_MATERIAL FOR THIS EXERCISE_:
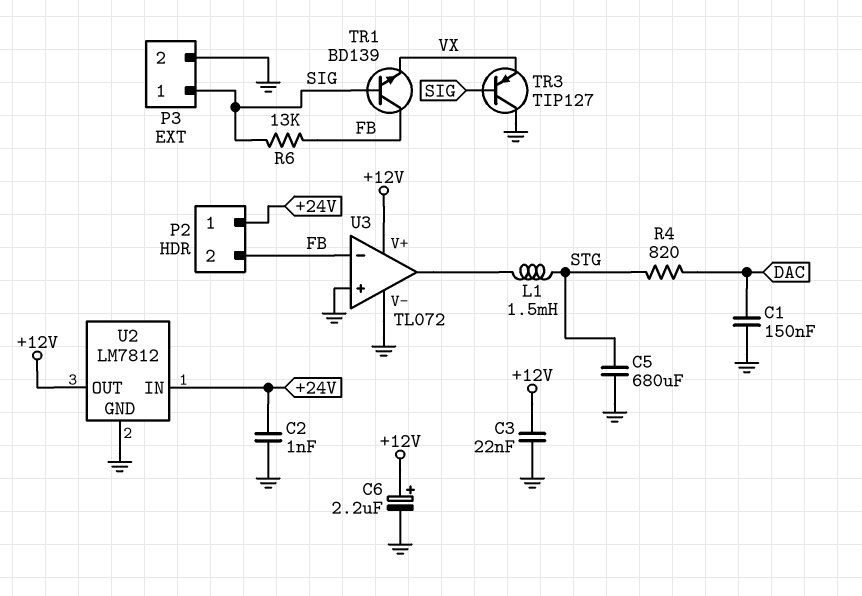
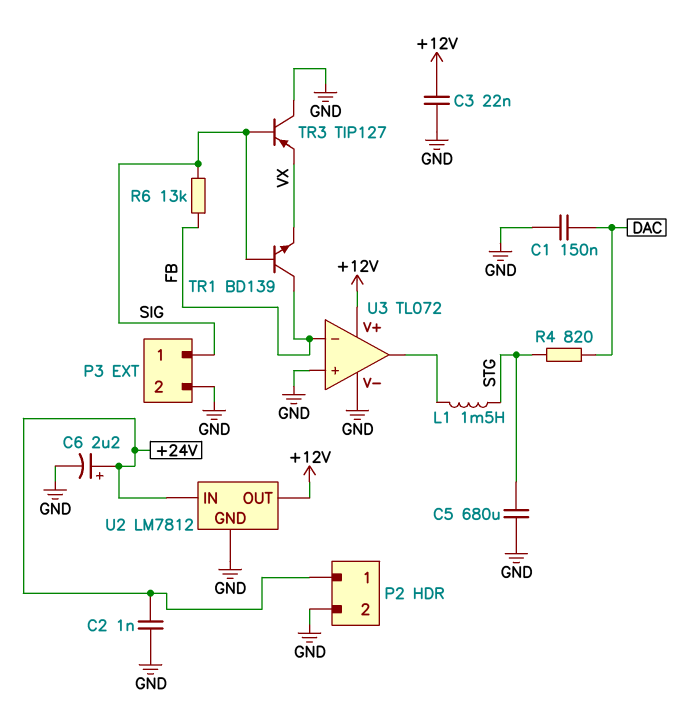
C6: 2.2uF (plus +12V, minus GND) -> 2.2uF (plus +24V, minus GND)
P2 pin 2: FB -> GND

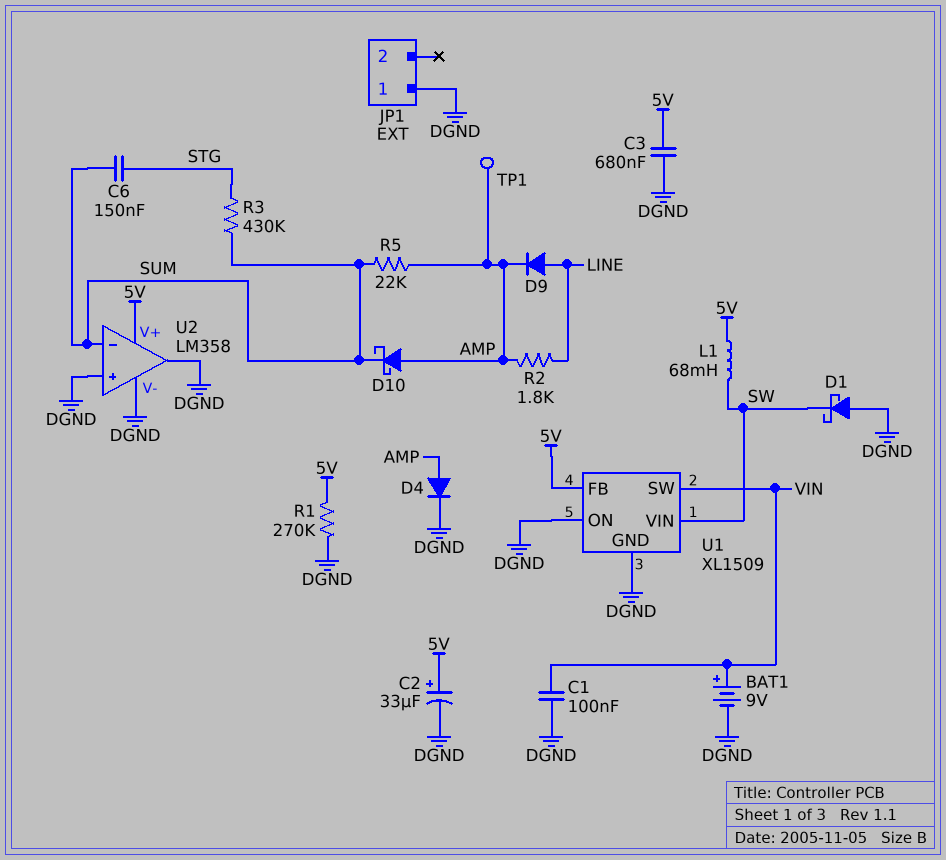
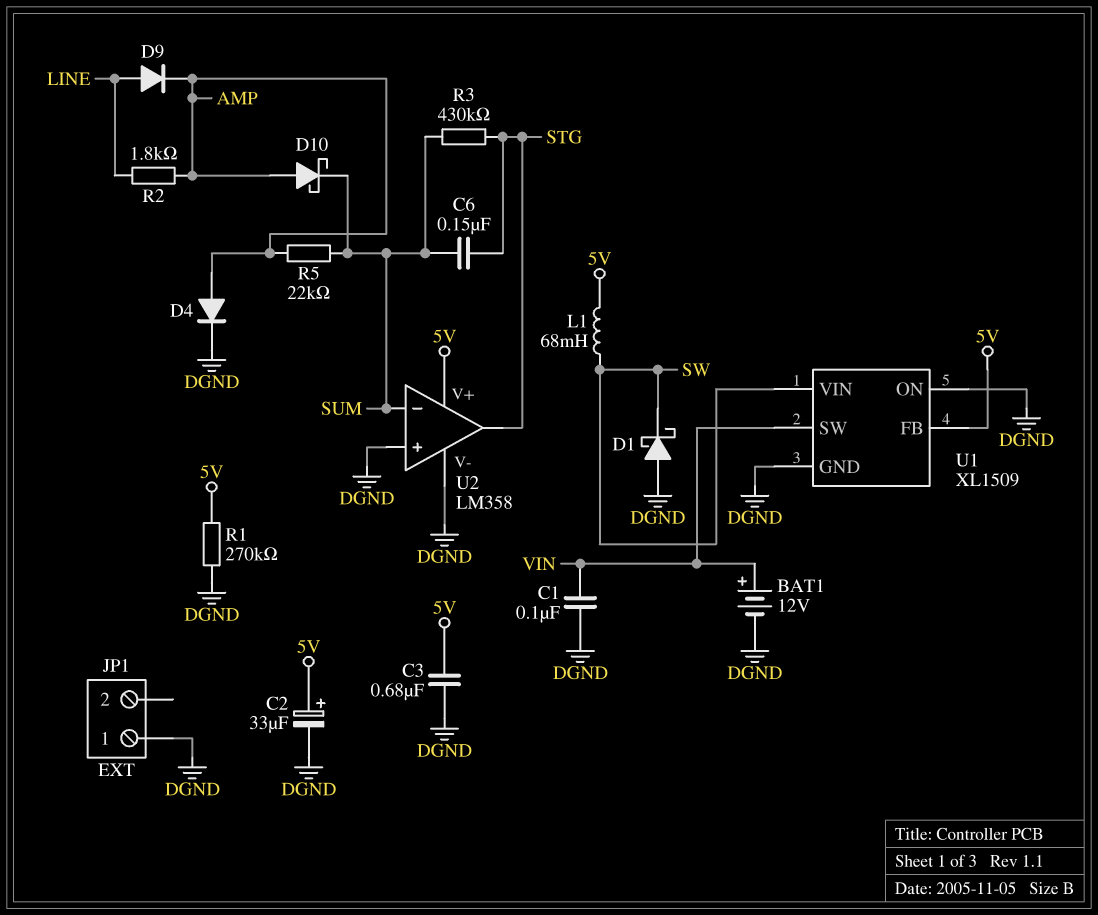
BAT1: 9V (plus VIN, minus DGND) -> 12V (plus VIN, minus DGND)
TP1: test point (AMP) -> none
U2 pin out: DGND -> STG

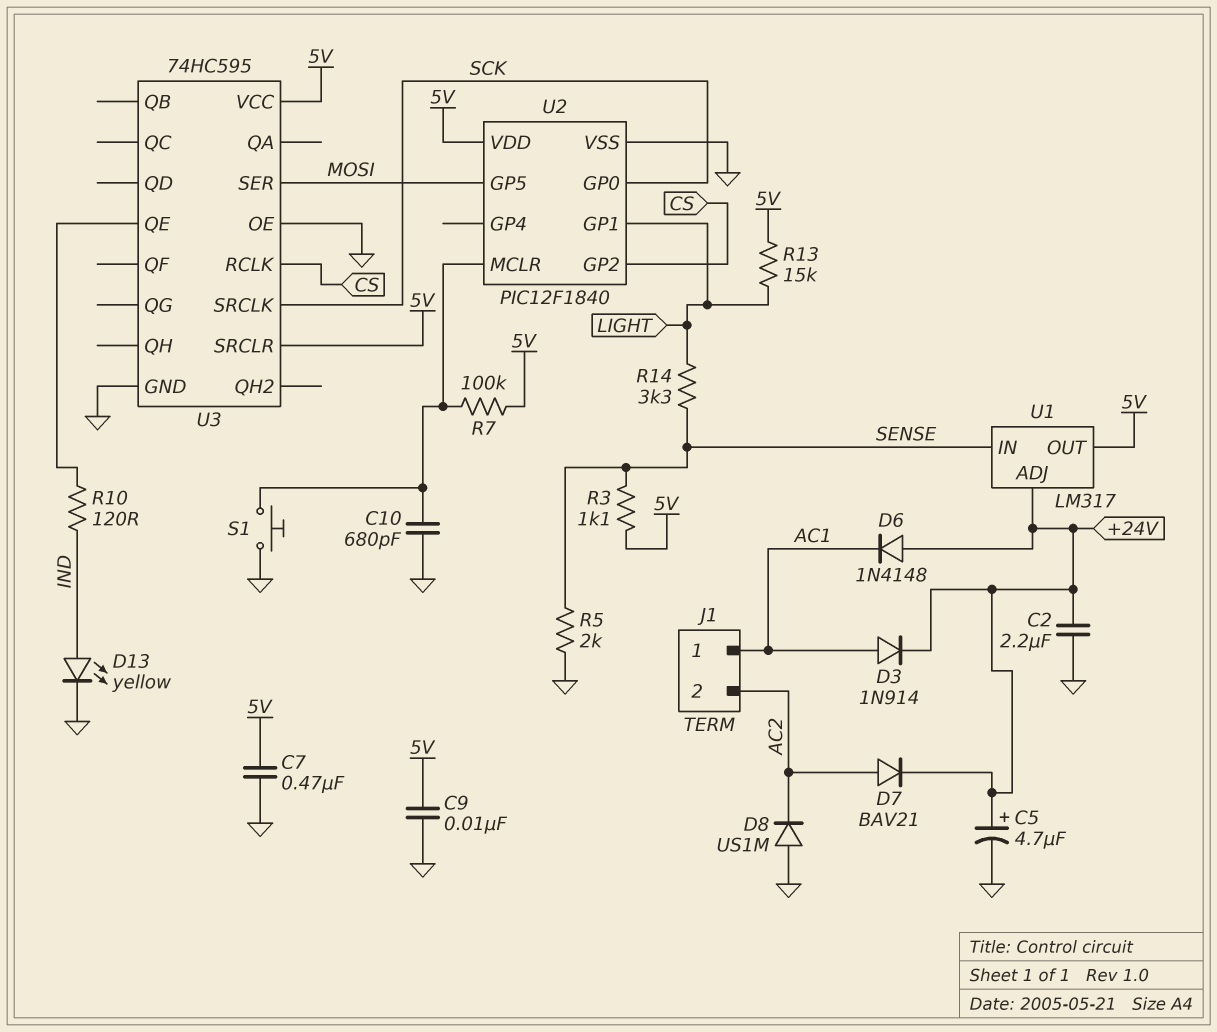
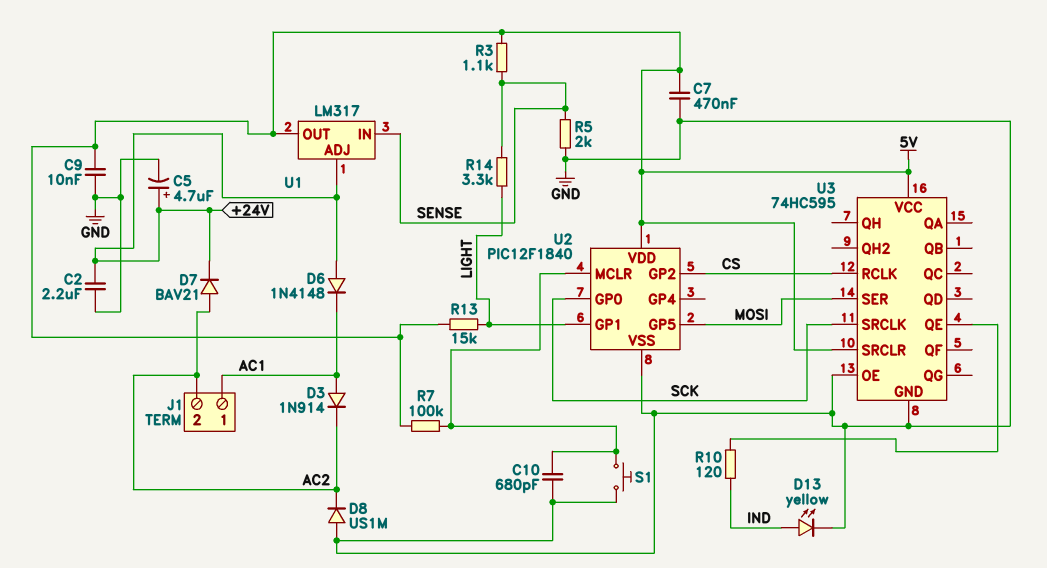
D3: diode 1N914 (A AC1, K +24V) -> diode 1N914 (A AC1, K AC2)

_TASK TO COMPLETE_: Find "minus" in the data above. Report each line where it appears.

_ANSWER FOR THIS EXERCISE_:
C6: 2.2uF (plus +12V, minus GND) -> 2.2uF (plus +24V, minus GND)
BAT1: 9V (plus VIN, minus DGND) -> 12V (plus VIN, minus DGND)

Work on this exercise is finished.